• What to produce:
Each line in the data holding "slope" should be listed.

** Dataset follows **

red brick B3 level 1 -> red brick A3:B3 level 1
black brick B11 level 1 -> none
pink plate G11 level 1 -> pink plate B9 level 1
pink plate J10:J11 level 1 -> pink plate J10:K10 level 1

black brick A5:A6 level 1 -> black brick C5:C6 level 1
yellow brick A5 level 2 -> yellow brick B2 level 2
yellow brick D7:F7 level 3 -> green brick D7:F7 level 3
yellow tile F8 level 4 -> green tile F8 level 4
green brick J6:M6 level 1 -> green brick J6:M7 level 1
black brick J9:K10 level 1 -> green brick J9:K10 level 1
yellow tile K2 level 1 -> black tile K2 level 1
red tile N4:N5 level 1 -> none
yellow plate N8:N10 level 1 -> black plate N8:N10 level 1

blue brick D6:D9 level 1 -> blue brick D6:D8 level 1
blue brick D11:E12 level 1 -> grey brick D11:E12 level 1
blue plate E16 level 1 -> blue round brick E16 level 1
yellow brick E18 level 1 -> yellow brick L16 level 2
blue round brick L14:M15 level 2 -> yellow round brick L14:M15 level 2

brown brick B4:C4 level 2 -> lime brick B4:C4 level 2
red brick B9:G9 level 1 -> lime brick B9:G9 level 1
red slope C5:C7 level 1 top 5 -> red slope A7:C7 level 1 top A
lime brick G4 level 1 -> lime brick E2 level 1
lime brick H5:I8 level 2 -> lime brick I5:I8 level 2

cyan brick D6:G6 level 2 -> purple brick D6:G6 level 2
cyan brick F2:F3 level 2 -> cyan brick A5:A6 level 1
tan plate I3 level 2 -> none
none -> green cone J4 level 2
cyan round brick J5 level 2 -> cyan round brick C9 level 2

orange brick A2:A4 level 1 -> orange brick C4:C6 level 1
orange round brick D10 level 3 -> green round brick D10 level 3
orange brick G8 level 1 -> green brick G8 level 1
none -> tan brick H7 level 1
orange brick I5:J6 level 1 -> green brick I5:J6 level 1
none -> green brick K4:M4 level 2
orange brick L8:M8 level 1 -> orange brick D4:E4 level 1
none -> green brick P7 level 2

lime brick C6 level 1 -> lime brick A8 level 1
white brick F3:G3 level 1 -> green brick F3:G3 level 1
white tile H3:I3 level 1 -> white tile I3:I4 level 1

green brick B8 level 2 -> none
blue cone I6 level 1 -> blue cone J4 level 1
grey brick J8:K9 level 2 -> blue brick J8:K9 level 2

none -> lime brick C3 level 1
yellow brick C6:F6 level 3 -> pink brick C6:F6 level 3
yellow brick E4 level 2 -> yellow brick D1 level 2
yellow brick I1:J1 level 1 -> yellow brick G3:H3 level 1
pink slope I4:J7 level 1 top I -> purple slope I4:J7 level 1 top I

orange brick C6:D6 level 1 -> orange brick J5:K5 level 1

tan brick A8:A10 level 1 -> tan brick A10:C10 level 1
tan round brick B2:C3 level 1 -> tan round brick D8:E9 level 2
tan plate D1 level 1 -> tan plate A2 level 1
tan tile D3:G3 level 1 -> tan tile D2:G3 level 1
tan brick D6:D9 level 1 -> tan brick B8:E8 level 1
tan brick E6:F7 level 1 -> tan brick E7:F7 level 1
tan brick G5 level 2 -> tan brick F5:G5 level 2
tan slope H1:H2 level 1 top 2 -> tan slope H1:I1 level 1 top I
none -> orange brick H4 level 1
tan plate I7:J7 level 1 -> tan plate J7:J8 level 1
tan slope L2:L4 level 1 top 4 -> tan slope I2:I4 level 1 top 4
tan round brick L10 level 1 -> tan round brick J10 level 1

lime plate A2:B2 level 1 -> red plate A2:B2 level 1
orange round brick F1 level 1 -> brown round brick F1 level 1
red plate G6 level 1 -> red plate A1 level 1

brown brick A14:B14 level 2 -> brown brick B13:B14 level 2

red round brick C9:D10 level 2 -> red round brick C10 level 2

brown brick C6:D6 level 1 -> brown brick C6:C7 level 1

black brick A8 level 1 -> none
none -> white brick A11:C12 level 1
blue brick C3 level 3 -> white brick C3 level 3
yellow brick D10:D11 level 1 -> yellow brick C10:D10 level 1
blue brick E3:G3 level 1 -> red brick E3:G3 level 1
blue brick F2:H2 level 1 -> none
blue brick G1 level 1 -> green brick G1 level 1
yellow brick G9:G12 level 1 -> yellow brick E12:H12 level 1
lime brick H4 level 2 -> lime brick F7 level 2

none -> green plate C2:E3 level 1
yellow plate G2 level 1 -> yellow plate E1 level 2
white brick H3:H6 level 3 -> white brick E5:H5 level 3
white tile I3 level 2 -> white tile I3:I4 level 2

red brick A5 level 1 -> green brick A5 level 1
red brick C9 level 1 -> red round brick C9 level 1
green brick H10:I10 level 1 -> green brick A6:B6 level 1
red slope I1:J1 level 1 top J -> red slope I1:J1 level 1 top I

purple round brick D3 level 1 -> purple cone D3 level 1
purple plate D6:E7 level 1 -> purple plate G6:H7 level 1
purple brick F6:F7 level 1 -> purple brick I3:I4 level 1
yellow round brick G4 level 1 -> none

** End of Dataset **

• Answer below:
red slope C5:C7 level 1 top 5 -> red slope A7:C7 level 1 top A
pink slope I4:J7 level 1 top I -> purple slope I4:J7 level 1 top I
tan slope H1:H2 level 1 top 2 -> tan slope H1:I1 level 1 top I
tan slope L2:L4 level 1 top 4 -> tan slope I2:I4 level 1 top 4
red slope I1:J1 level 1 top J -> red slope I1:J1 level 1 top I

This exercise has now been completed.